Problem statement = All of the data below must be reproduced word for word, but without its images.

++++++++

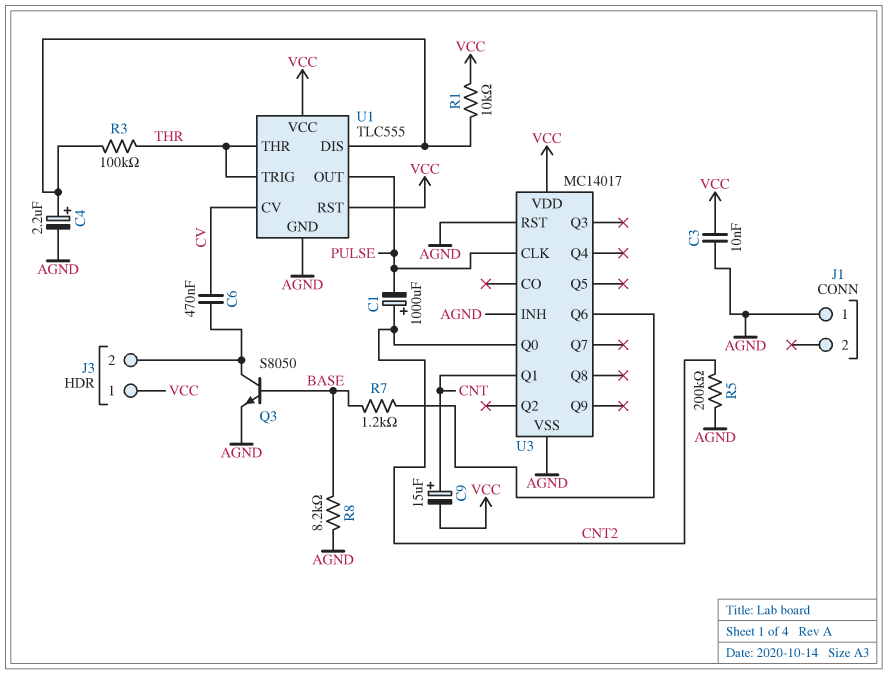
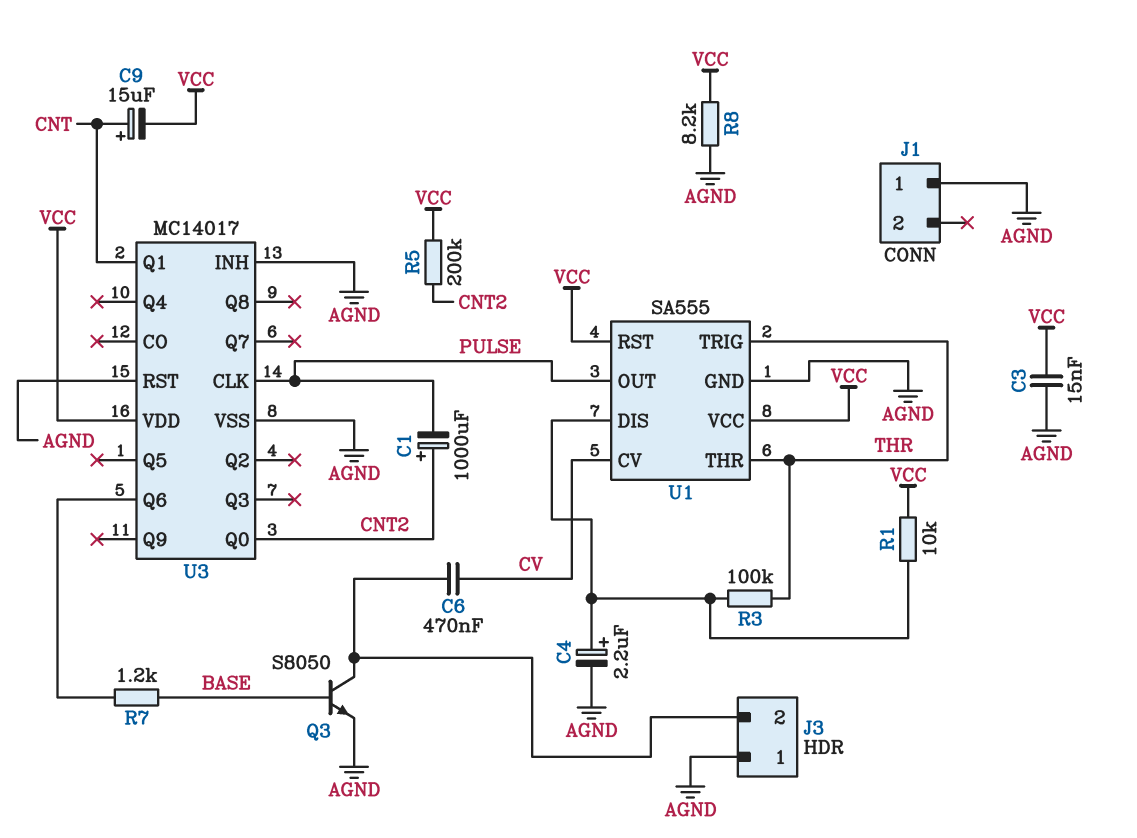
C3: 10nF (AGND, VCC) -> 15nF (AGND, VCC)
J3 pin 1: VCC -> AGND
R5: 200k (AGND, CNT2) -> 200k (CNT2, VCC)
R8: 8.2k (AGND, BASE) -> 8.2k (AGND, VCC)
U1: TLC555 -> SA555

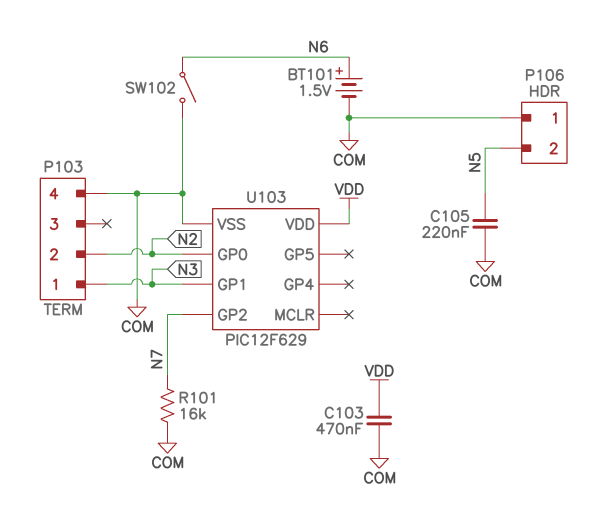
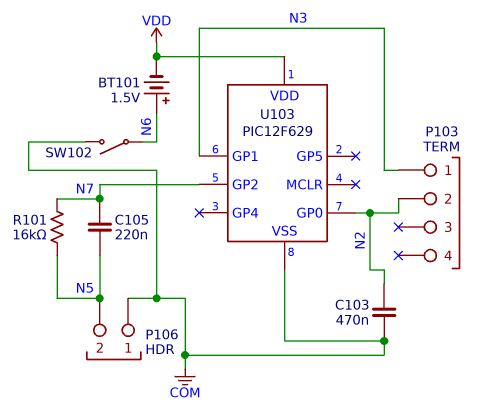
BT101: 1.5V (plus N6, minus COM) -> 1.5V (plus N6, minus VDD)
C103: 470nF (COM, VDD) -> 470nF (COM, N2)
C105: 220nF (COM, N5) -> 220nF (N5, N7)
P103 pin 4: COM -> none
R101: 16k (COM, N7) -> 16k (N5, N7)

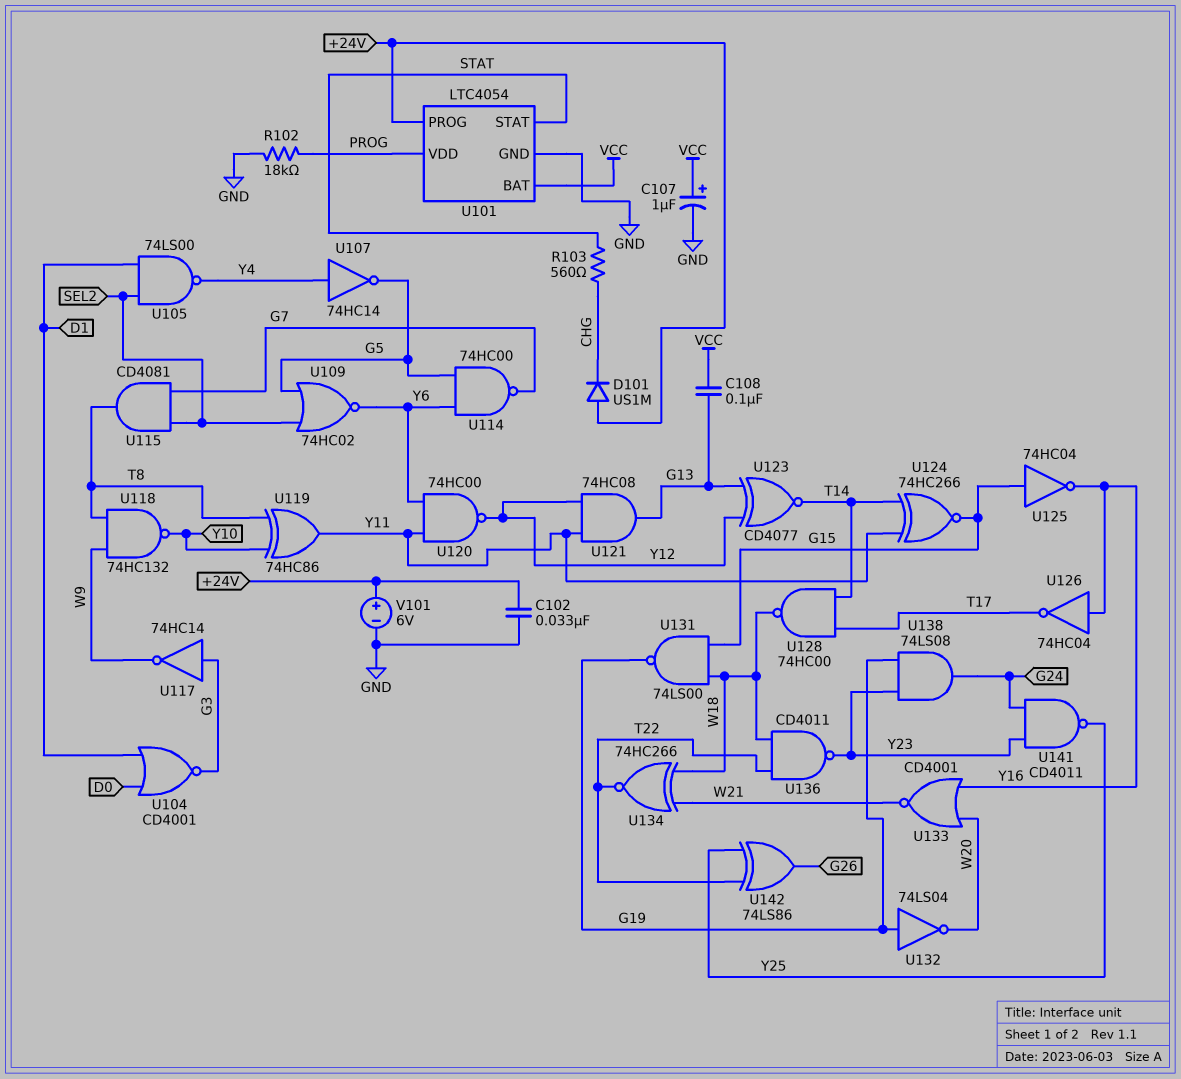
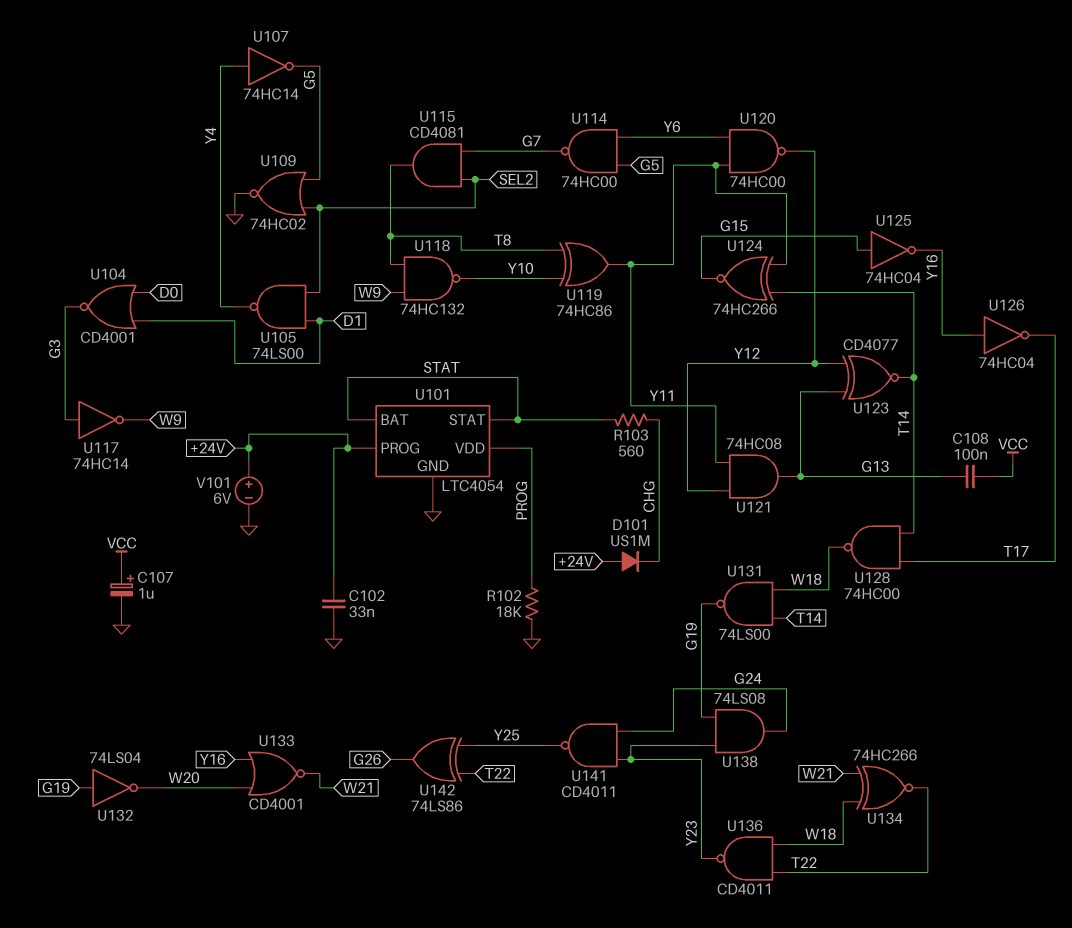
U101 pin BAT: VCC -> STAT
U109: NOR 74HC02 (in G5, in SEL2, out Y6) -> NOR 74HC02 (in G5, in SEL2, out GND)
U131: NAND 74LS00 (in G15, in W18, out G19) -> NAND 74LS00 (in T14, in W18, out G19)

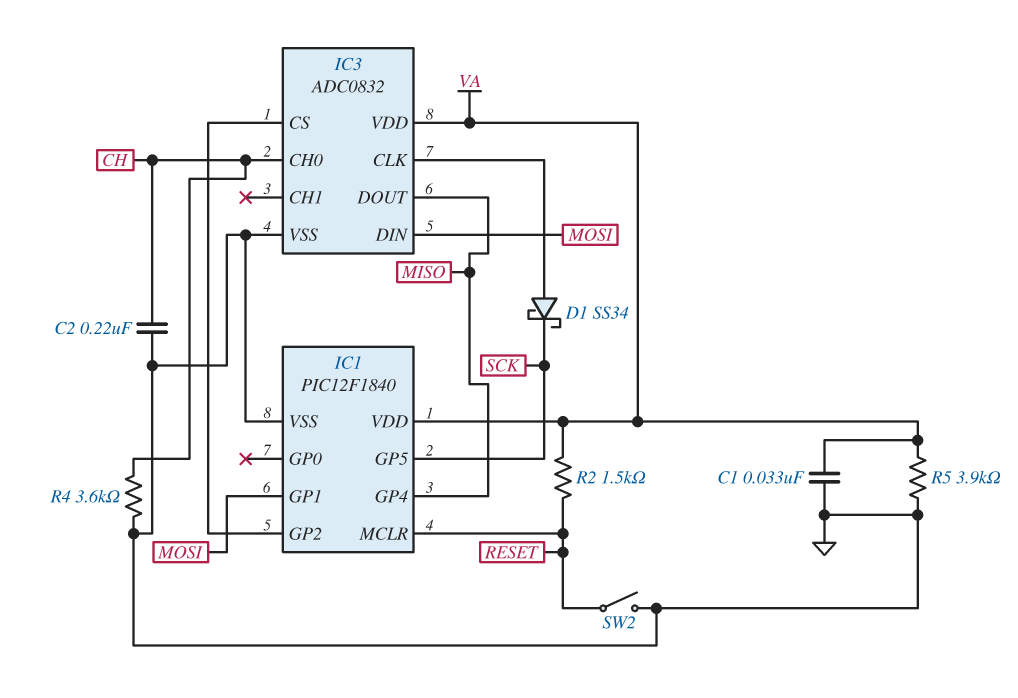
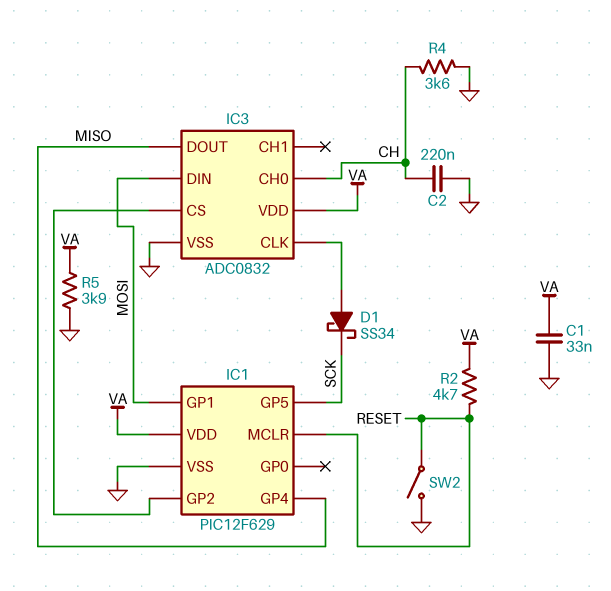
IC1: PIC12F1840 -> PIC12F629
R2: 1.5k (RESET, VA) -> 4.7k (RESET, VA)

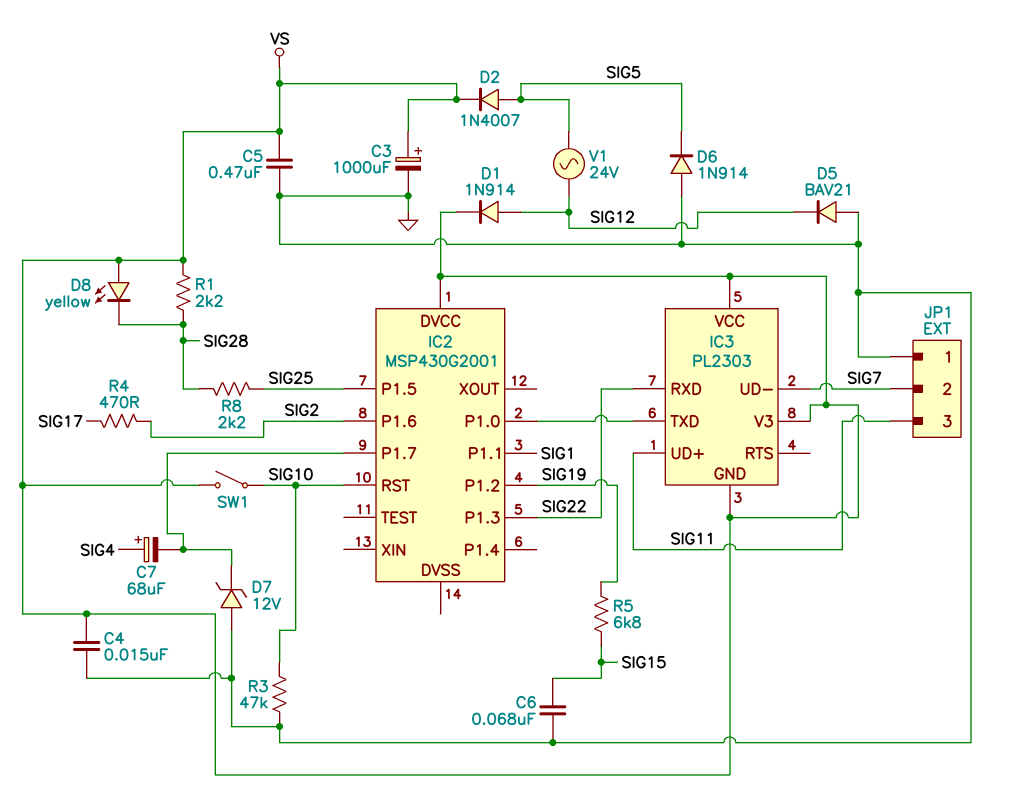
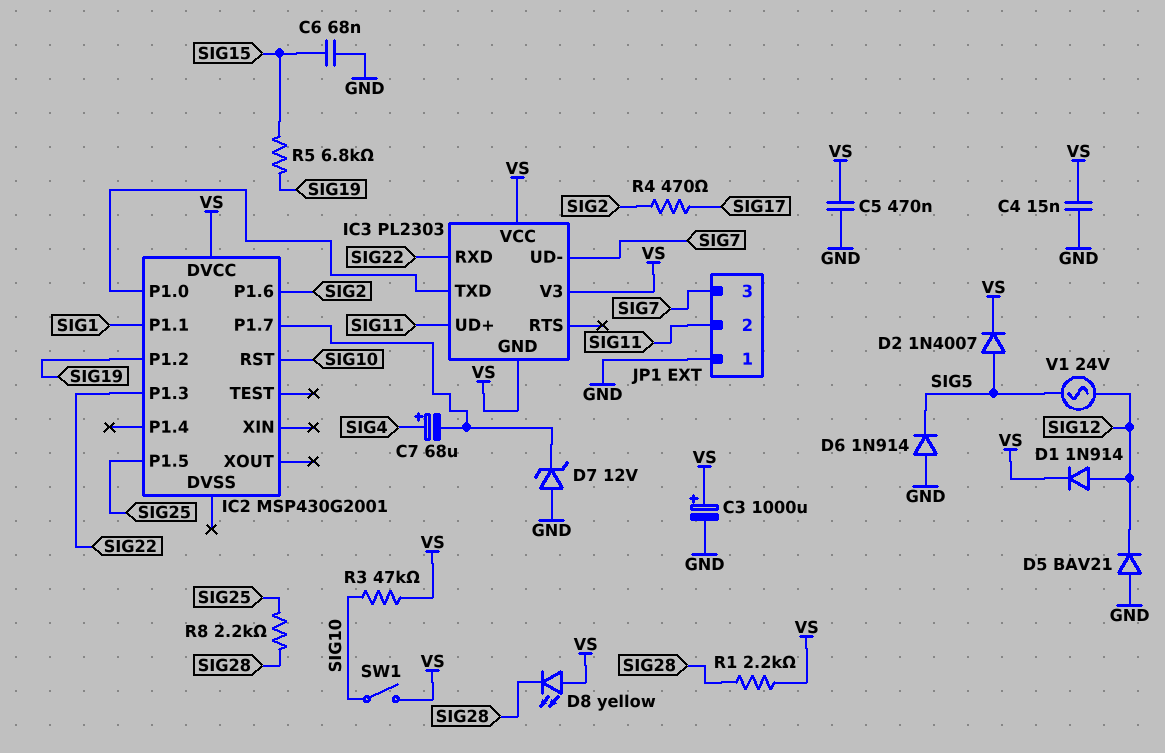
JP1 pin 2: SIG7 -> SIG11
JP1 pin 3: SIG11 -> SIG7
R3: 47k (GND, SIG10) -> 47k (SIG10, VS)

++++++++

Task result =
C3: 10nF (AGND, VCC) -> 15nF (AGND, VCC)
J3 pin 1: VCC -> AGND
R5: 200k (AGND, CNT2) -> 200k (CNT2, VCC)
R8: 8.2k (AGND, BASE) -> 8.2k (AGND, VCC)
U1: TLC555 -> SA555

BT101: 1.5V (plus N6, minus COM) -> 1.5V (plus N6, minus VDD)
C103: 470nF (COM, VDD) -> 470nF (COM, N2)
C105: 220nF (COM, N5) -> 220nF (N5, N7)
P103 pin 4: COM -> none
R101: 16k (COM, N7) -> 16k (N5, N7)

U101 pin BAT: VCC -> STAT
U109: NOR 74HC02 (in G5, in SEL2, out Y6) -> NOR 74HC02 (in G5, in SEL2, out GND)
U131: NAND 74LS00 (in G15, in W18, out G19) -> NAND 74LS00 (in T14, in W18, out G19)

IC1: PIC12F1840 -> PIC12F629
R2: 1.5k (RESET, VA) -> 4.7k (RESET, VA)

JP1 pin 2: SIG7 -> SIG11
JP1 pin 3: SIG11 -> SIG7
R3: 47k (GND, SIG10) -> 47k (SIG10, VS)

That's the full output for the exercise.